EXERCISE INPUT:
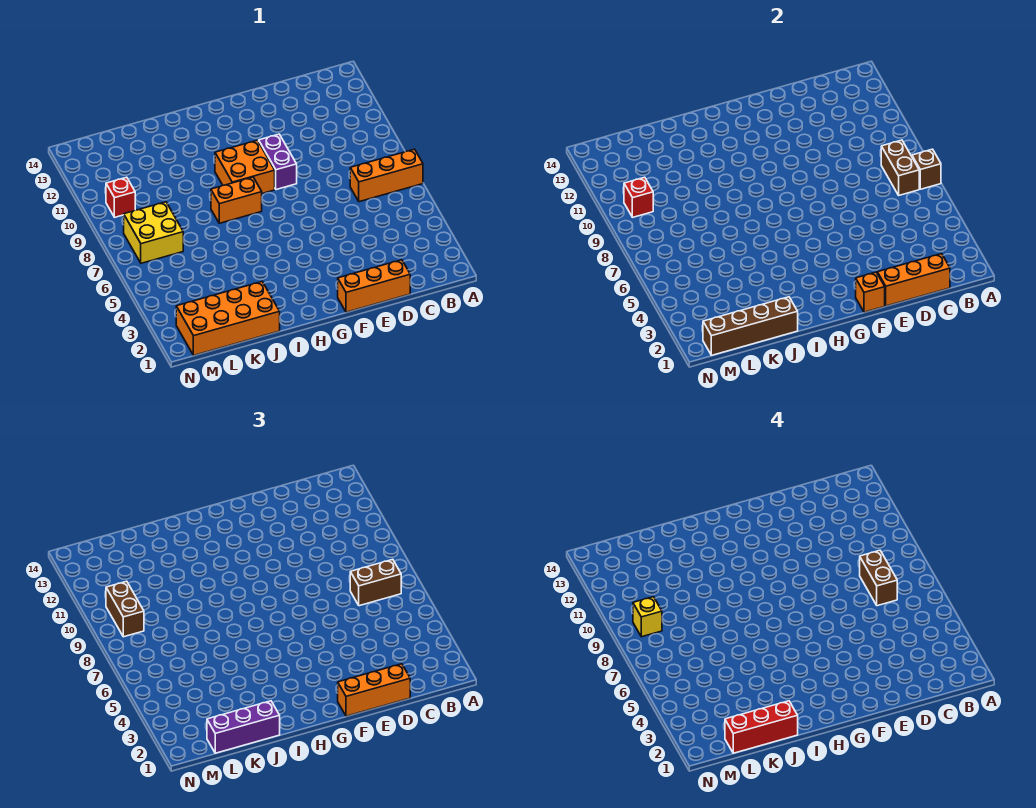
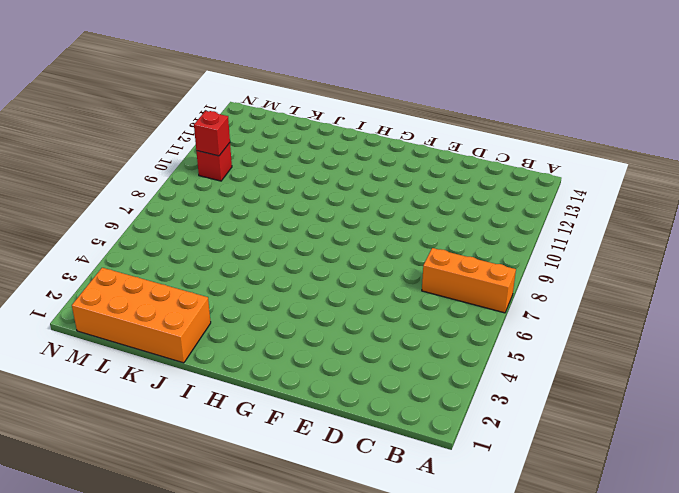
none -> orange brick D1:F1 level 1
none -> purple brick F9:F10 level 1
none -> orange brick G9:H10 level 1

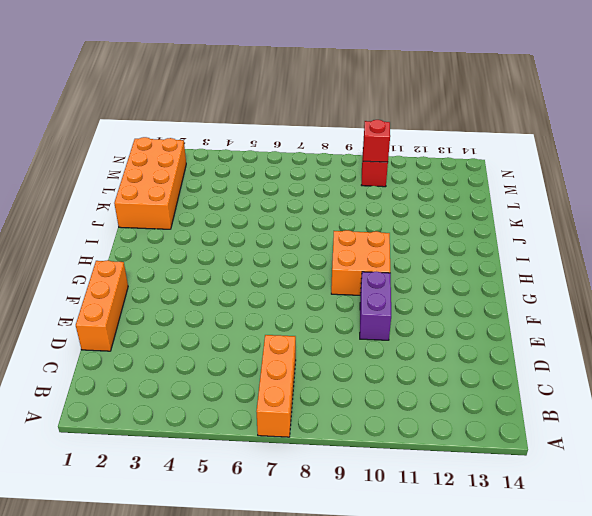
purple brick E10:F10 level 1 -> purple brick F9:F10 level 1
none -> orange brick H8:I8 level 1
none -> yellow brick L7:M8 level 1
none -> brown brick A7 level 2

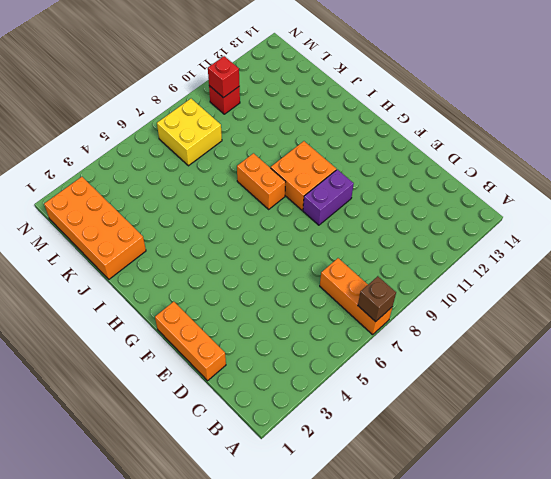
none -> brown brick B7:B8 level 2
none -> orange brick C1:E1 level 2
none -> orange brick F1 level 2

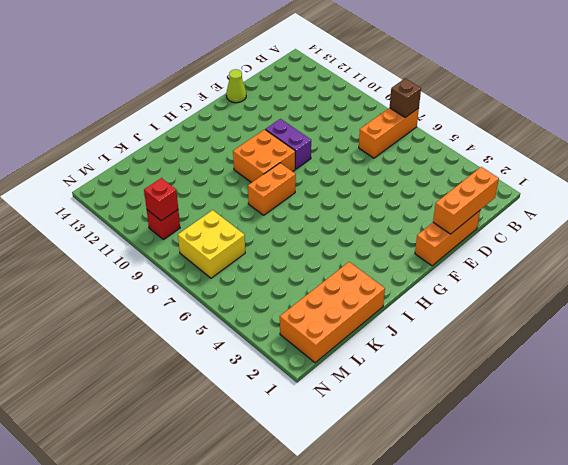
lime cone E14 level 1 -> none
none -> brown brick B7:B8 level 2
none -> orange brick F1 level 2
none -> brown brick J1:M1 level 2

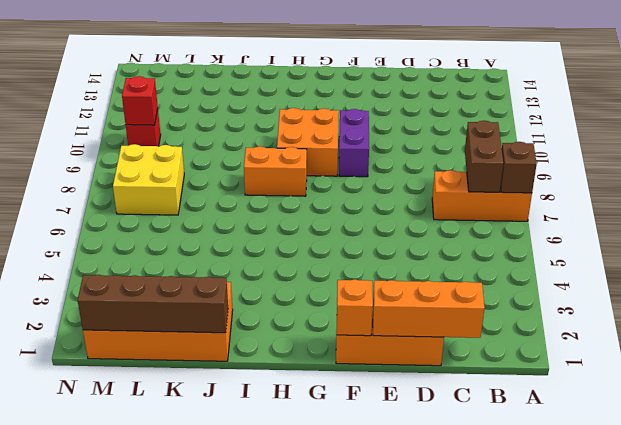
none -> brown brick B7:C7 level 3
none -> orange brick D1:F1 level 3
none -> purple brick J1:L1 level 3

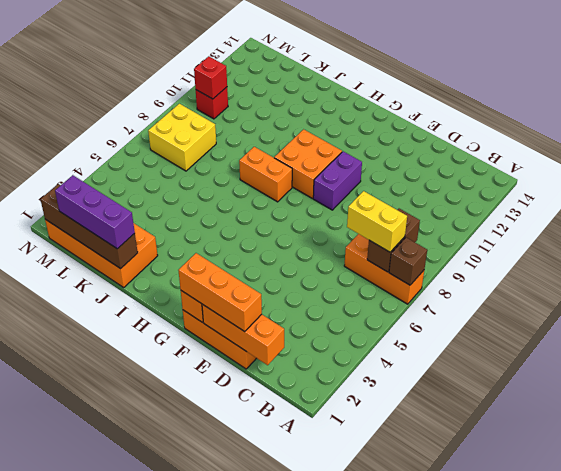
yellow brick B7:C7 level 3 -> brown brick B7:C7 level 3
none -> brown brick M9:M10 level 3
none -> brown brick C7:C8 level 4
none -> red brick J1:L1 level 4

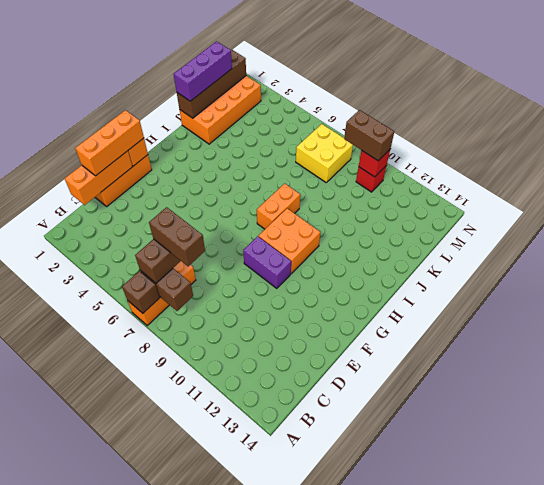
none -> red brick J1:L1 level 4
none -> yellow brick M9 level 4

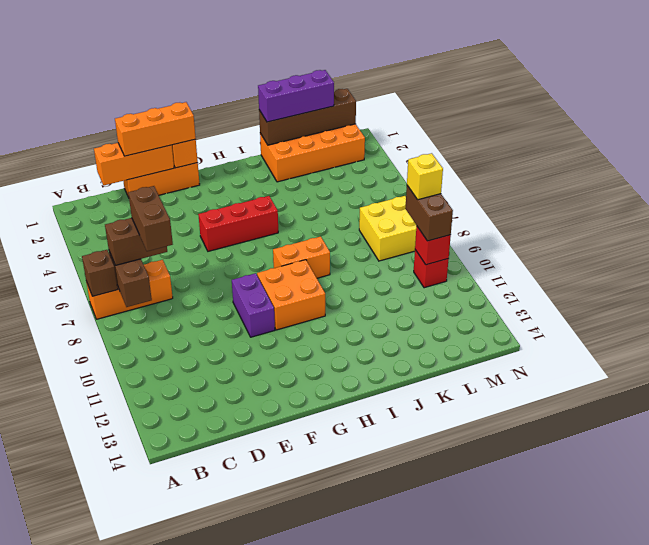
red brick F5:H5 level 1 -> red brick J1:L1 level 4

...

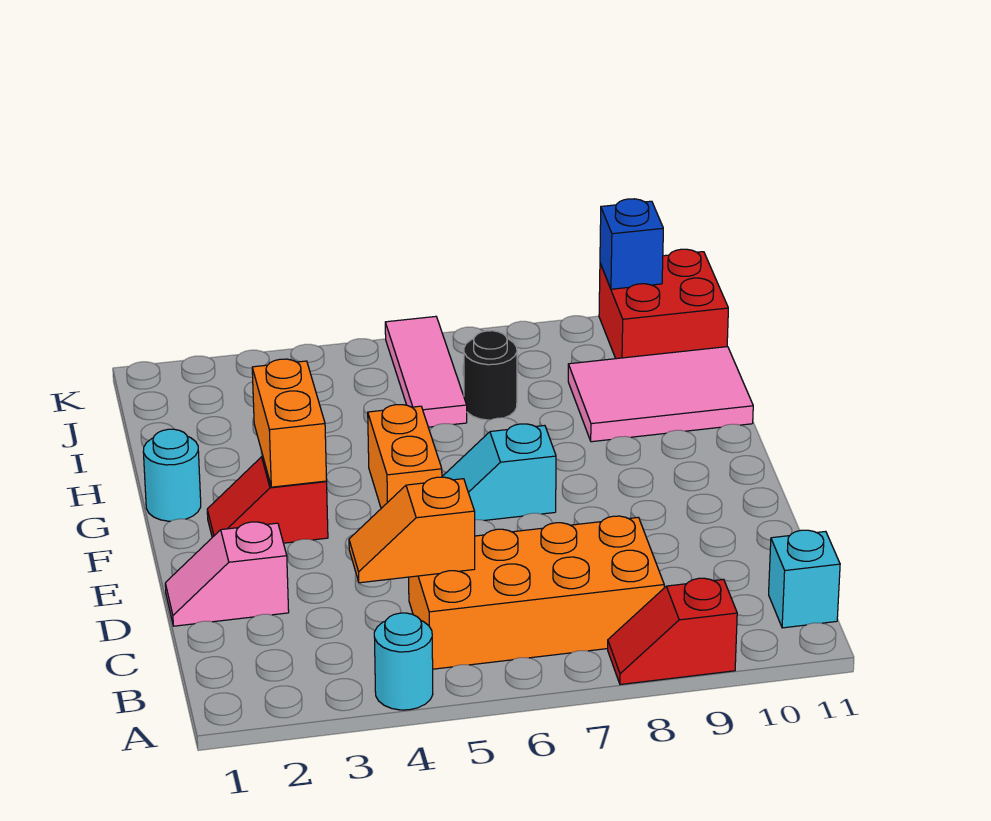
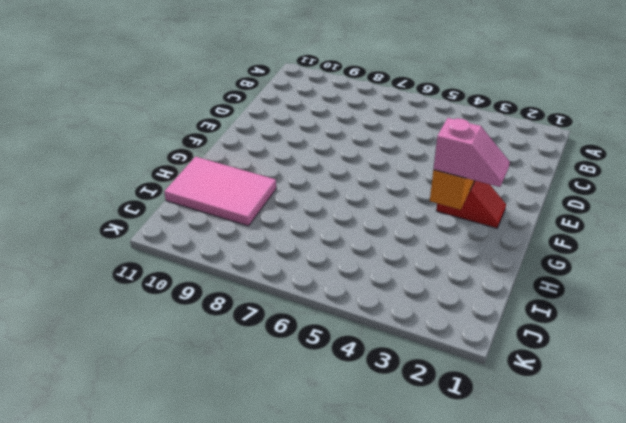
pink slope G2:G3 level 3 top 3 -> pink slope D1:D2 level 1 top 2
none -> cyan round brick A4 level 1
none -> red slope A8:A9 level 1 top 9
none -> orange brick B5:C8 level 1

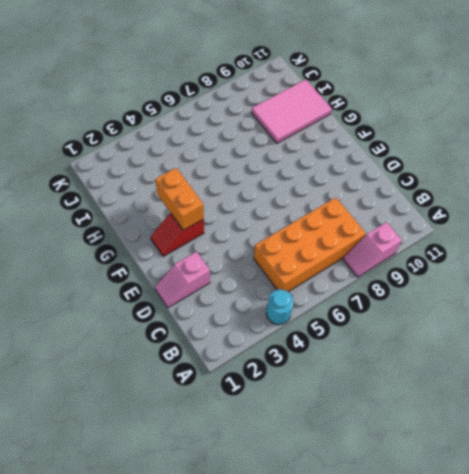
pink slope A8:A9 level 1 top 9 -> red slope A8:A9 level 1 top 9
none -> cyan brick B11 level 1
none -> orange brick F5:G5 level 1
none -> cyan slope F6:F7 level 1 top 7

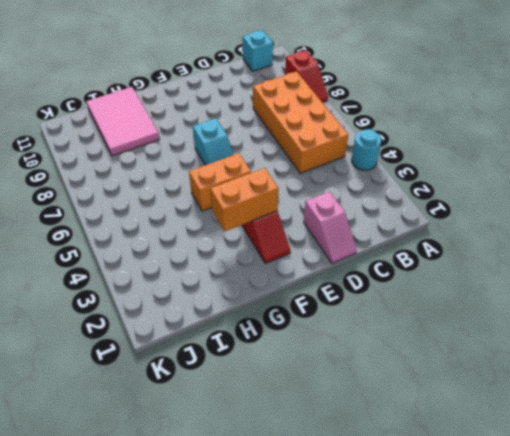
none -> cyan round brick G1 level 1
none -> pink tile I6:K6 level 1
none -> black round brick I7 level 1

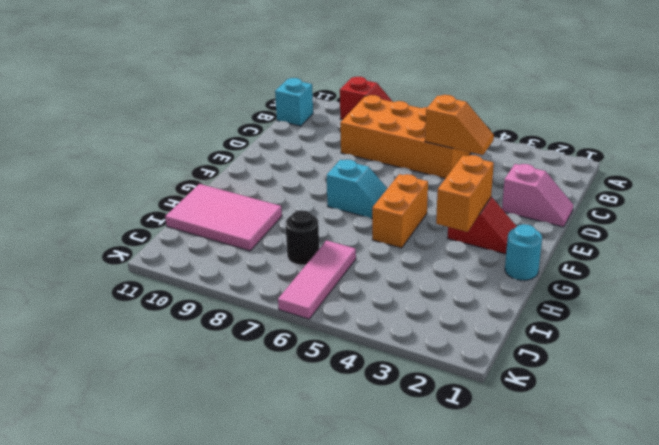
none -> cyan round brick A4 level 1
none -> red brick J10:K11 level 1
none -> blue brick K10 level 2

---

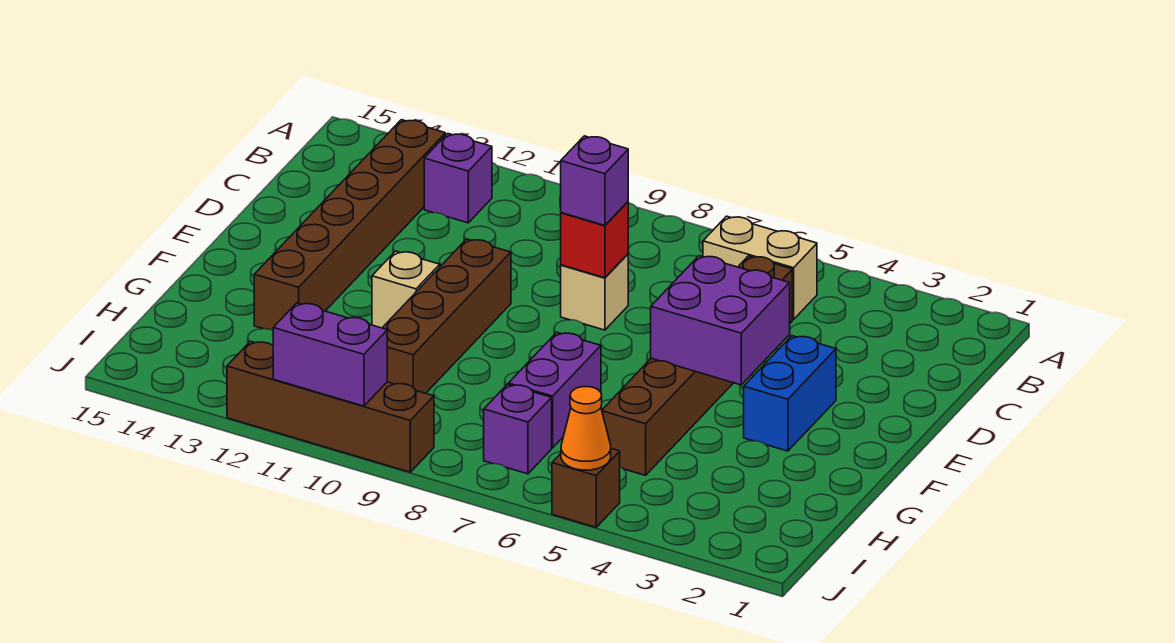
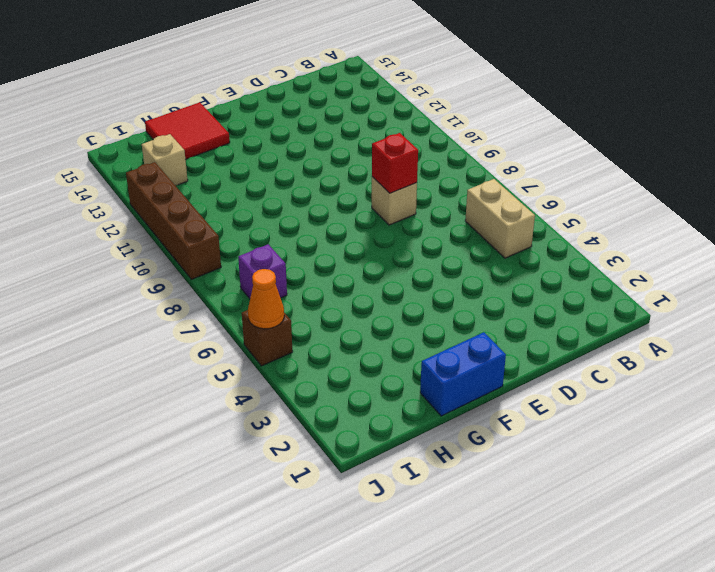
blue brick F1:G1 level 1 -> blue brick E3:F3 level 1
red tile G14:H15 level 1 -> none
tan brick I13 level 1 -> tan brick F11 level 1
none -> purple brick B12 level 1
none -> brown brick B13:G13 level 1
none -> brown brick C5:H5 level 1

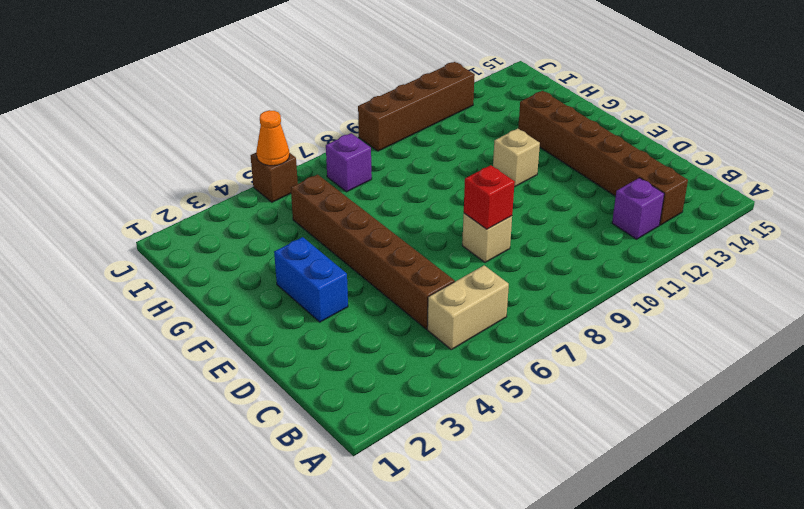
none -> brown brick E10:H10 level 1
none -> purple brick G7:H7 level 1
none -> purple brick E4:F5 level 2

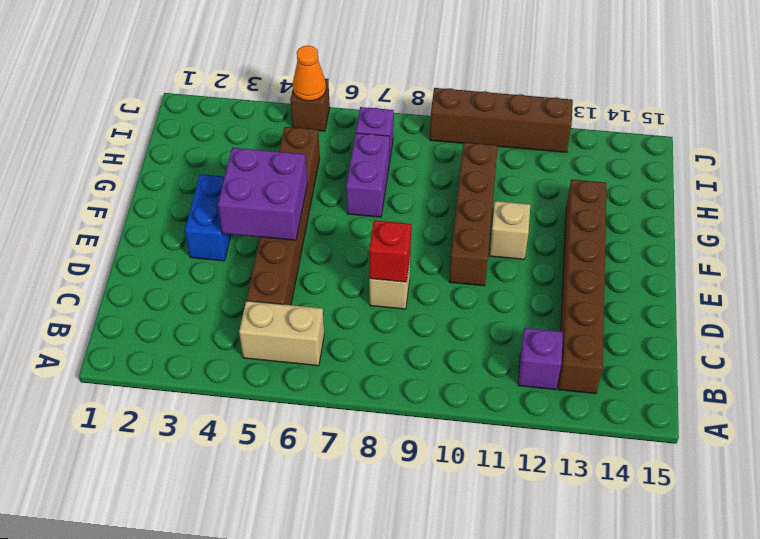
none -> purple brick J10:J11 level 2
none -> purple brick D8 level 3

PROBLEM DESCRIPTION:
Output only the lines above from the line that holds "none -> pink tile I6:K6 level 1" through the line that holds "none -> blue brick K10 level 2", both ends included, and exclude pictures.

EXERCISE RESPONSE:
none -> pink tile I6:K6 level 1
none -> black round brick I7 level 1

none -> cyan round brick A4 level 1
none -> red brick J10:K11 level 1
none -> blue brick K10 level 2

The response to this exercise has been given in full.